Exercise = Would you transcribe the entries below word for word, omitting all images?

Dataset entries
■ ■ ■

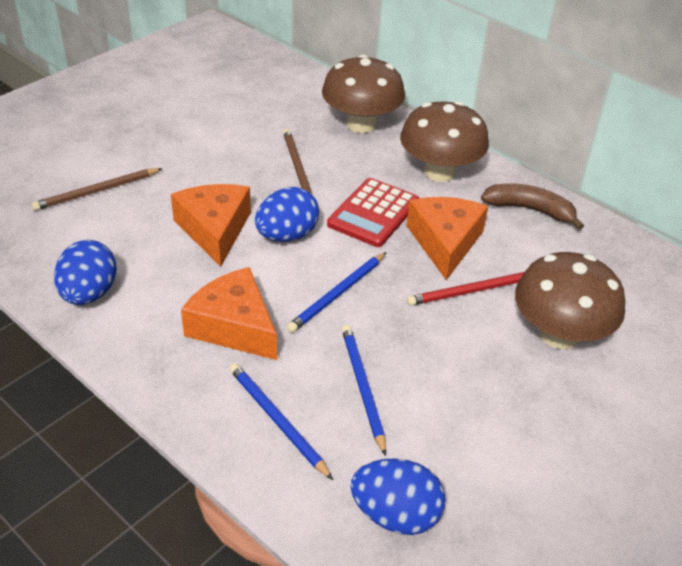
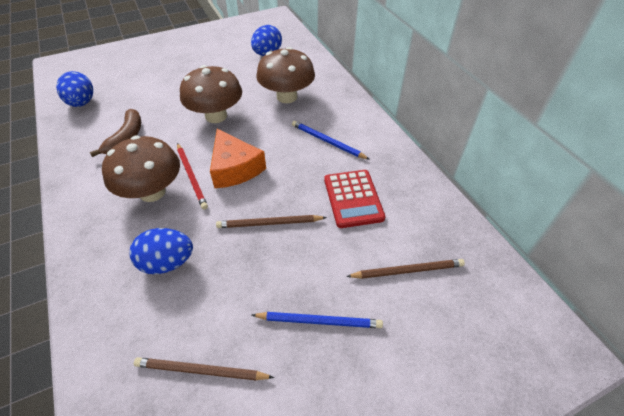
blue pencil: 3 -> 2
brown pencil: 2 -> 3
orange cheese: 3 -> 1

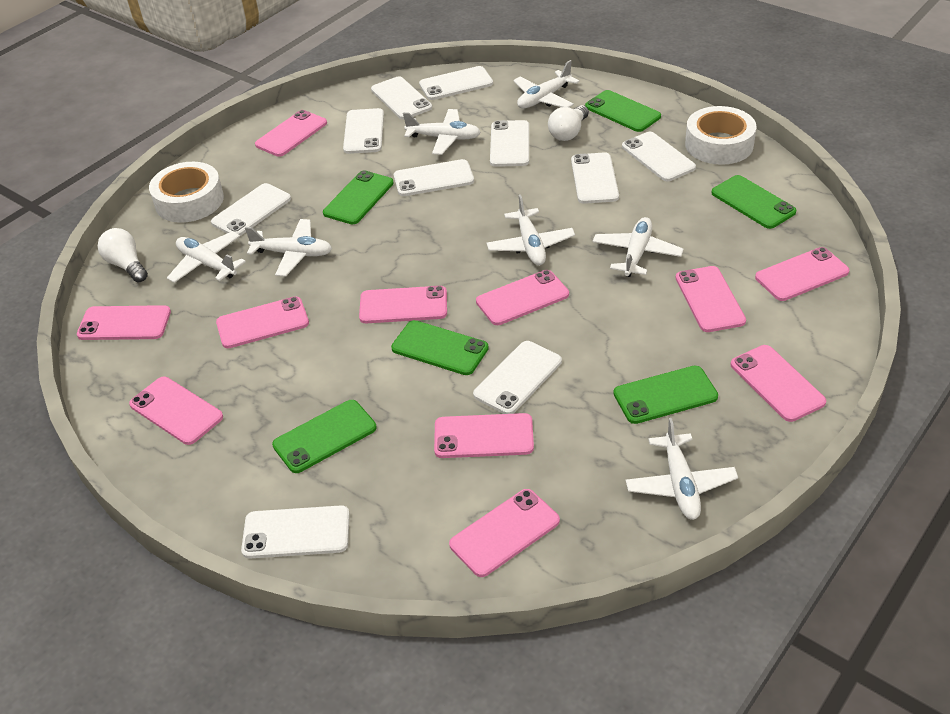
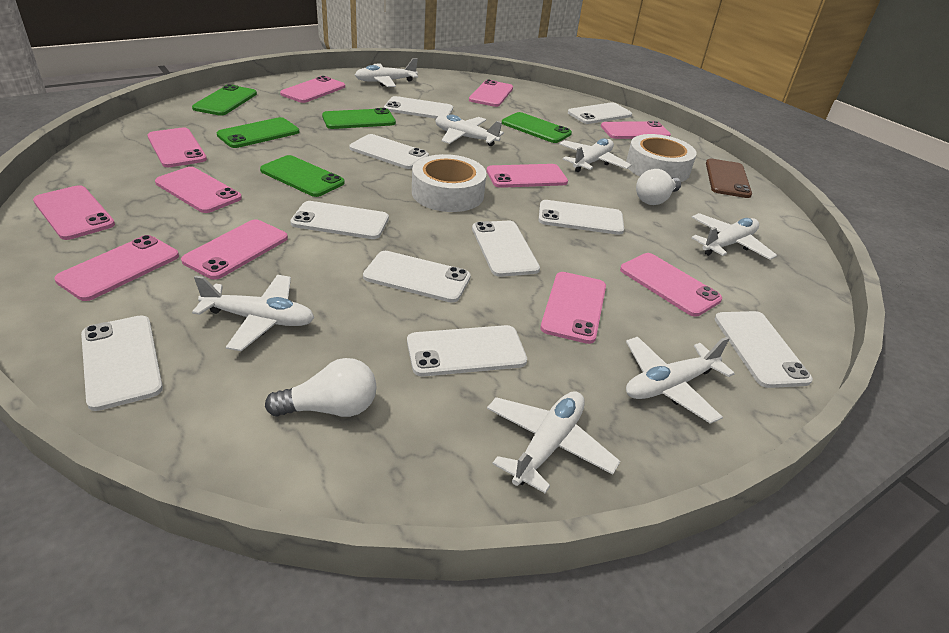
brown phone: 0 -> 1
green phone: 6 -> 5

■ ■ ■

Problem solution =
blue pencil: 3 -> 2
brown pencil: 2 -> 3
orange cheese: 3 -> 1

brown phone: 0 -> 1
green phone: 6 -> 5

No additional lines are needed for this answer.